* **Requirement**:
Which lines run from the one containing "turquoise marker: 3 -> 0" to the end of the listing below? Write them out exactly, both ends included, with nothing else.

* **Data section**:
========

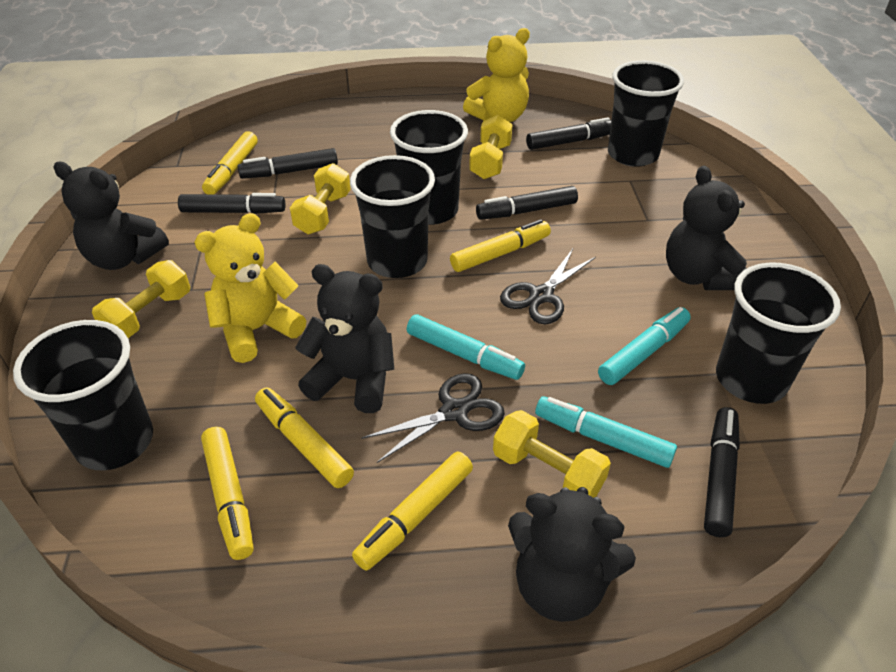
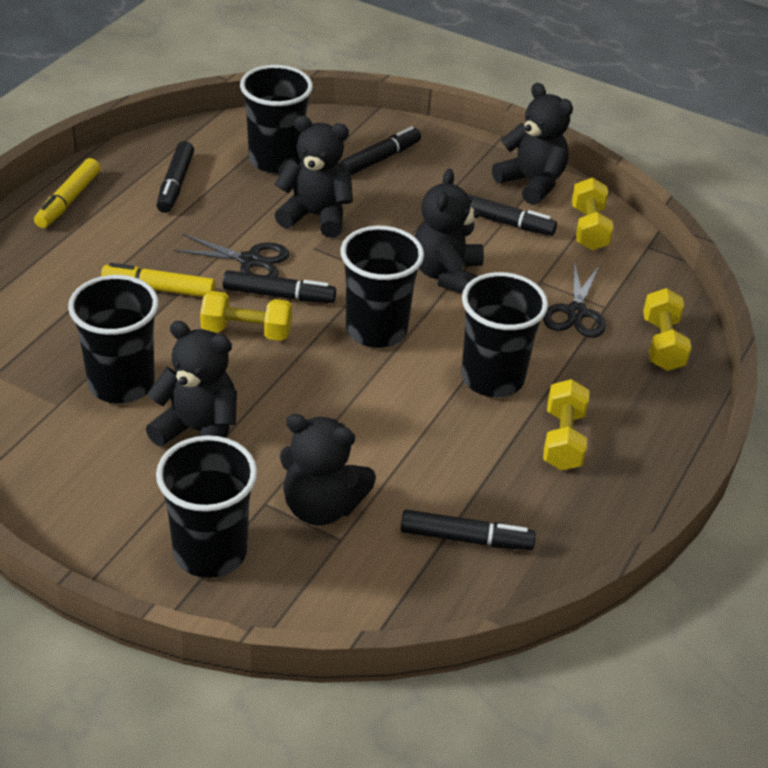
black teddy bear: 4 -> 5
turquoise marker: 3 -> 0
yellow marker: 5 -> 2
yellow teddy bear: 2 -> 0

========

* **Answer box**:
turquoise marker: 3 -> 0
yellow marker: 5 -> 2
yellow teddy bear: 2 -> 0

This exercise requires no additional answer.